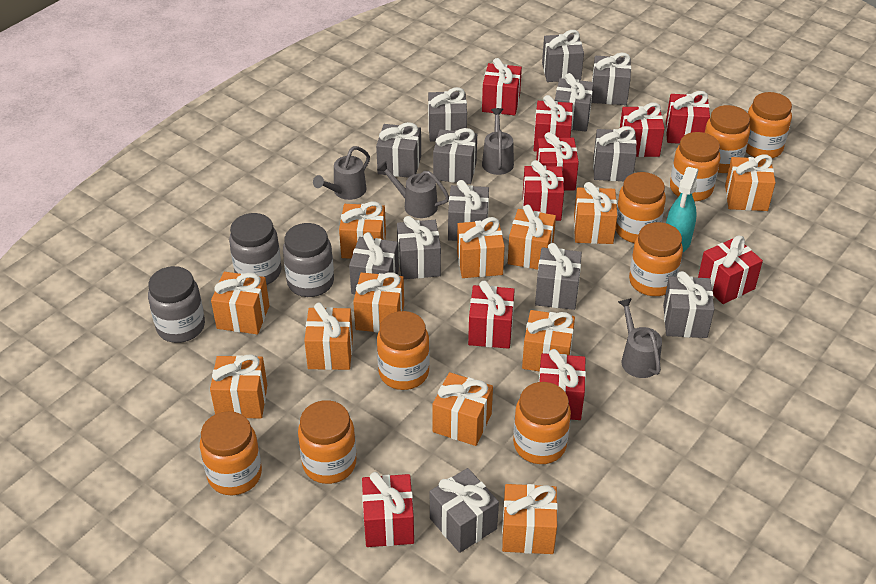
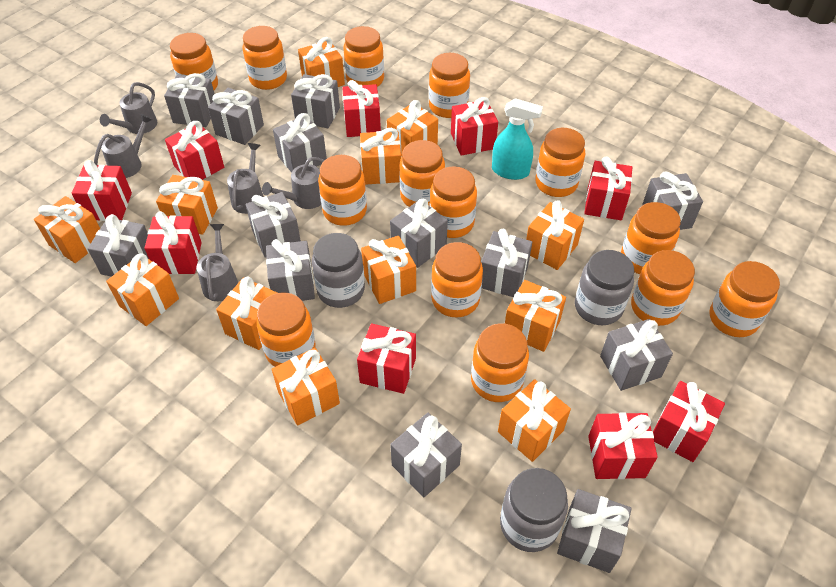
grey watering can: 4 -> 5
orange jar: 9 -> 14
red gift: 10 -> 9

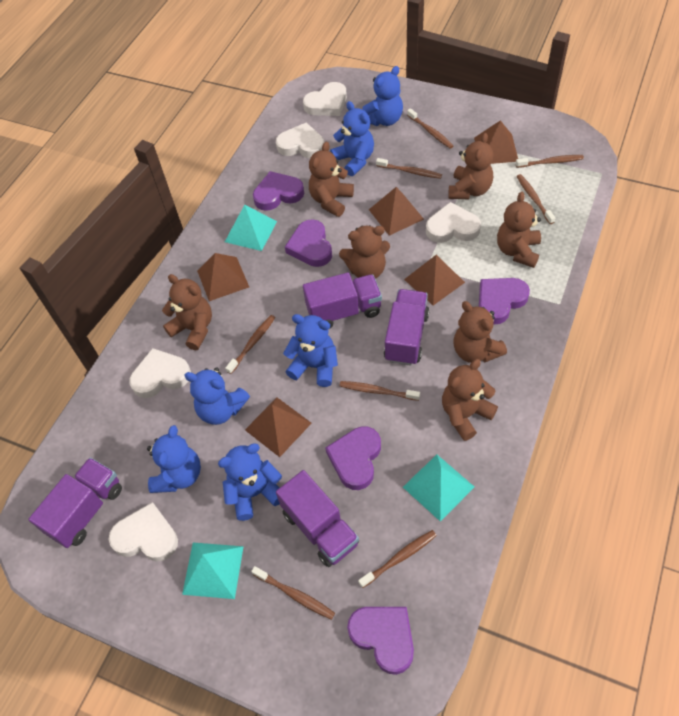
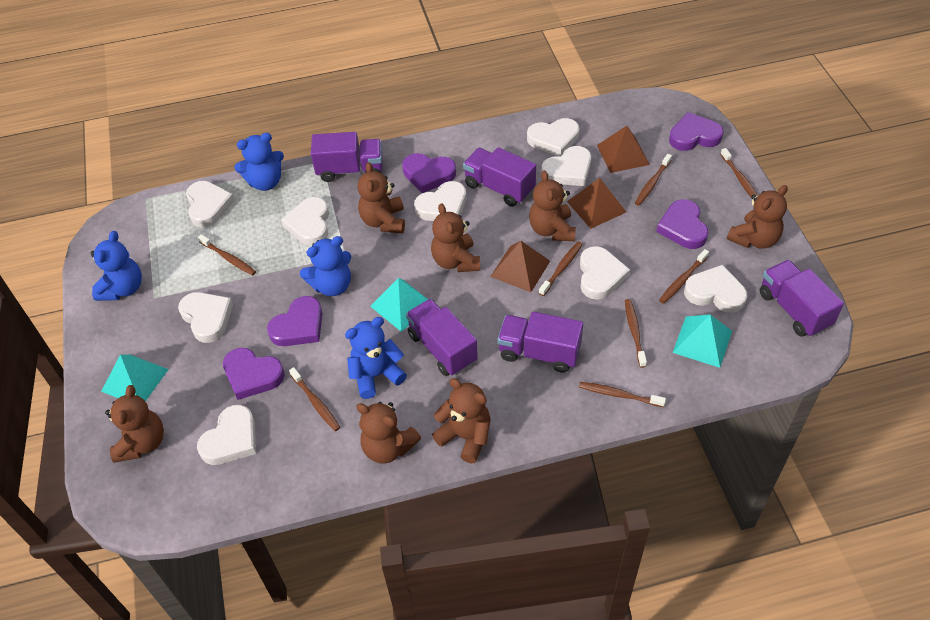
blue teddy bear: 6 -> 4
brown pyramid: 5 -> 3
purple truck: 4 -> 5
white heart: 5 -> 9

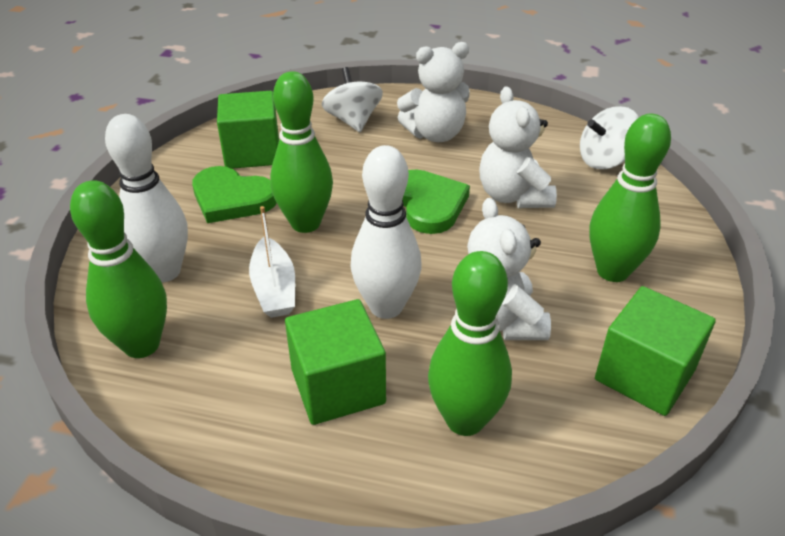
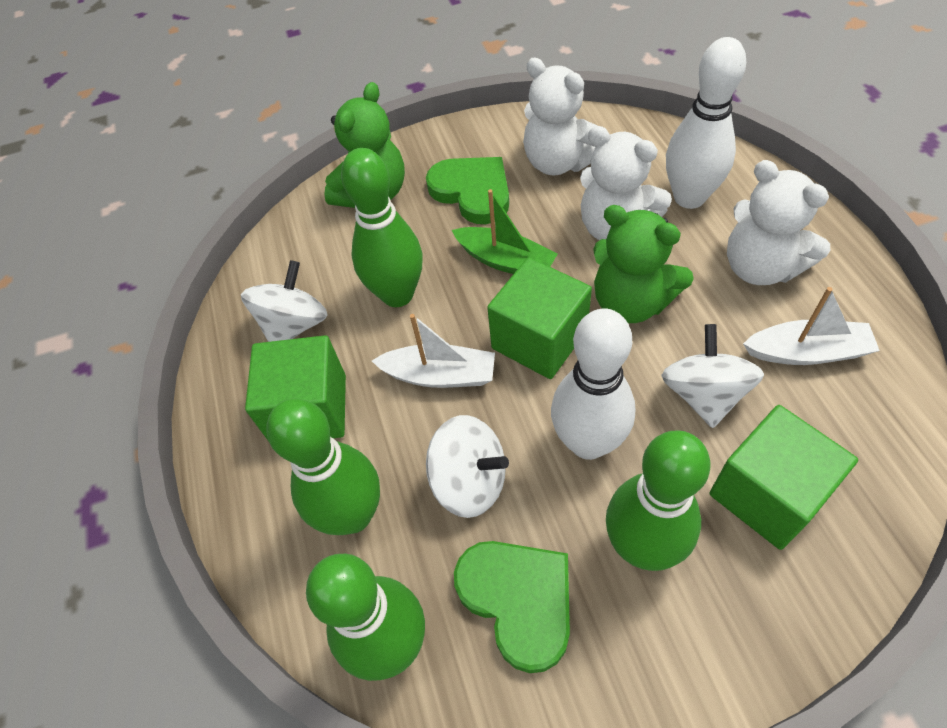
green boat: 0 -> 1
green teddy bear: 0 -> 2
white boat: 1 -> 2
white spinning top: 2 -> 3

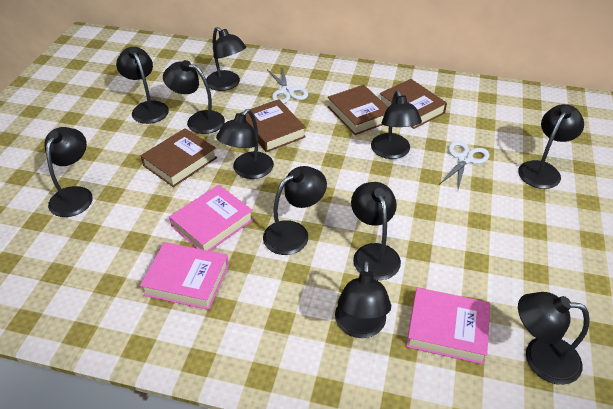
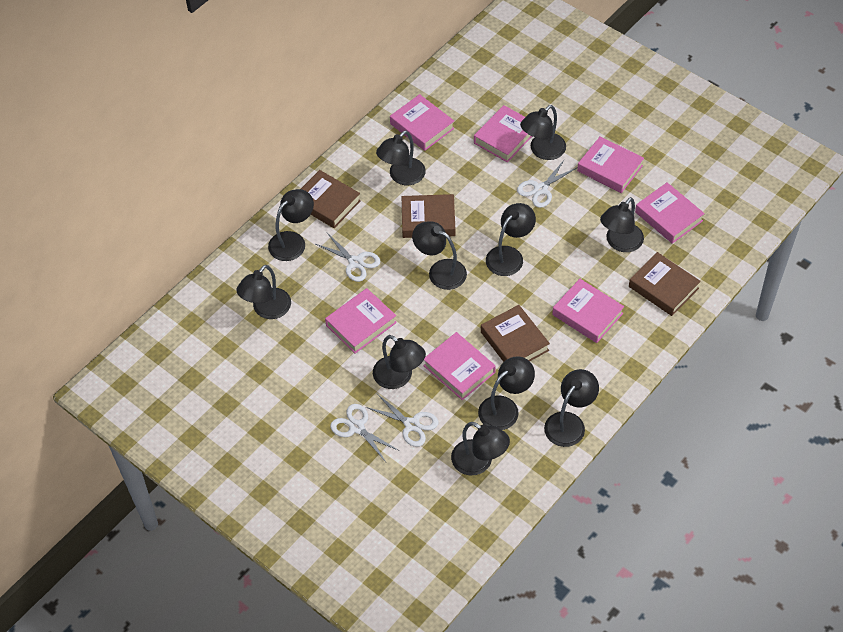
pink book: 3 -> 7
white scissors: 2 -> 4

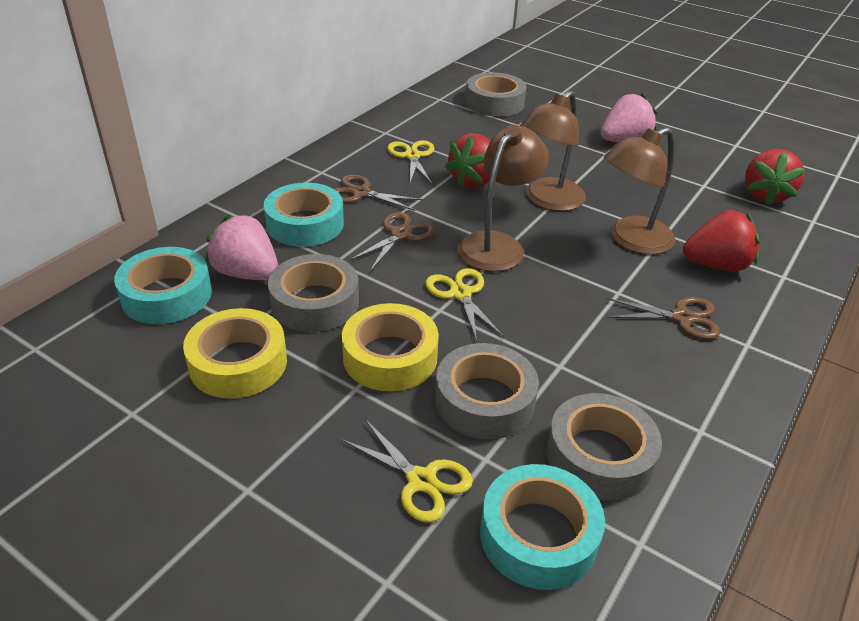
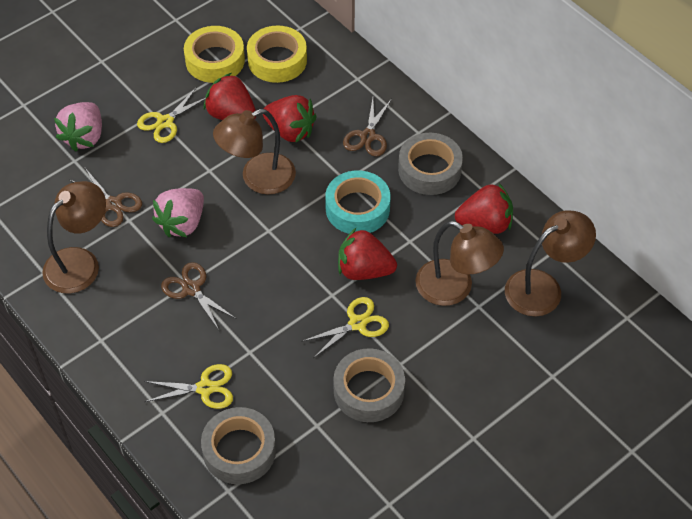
brown lamp: 3 -> 4
grey tape: 4 -> 3
red strawberry: 3 -> 4
turquoise tape: 3 -> 1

[What the task requires] Search the records above for the string "teddy" and copy each line that holds it.

[Result]
blue teddy bear: 6 -> 4
green teddy bear: 0 -> 2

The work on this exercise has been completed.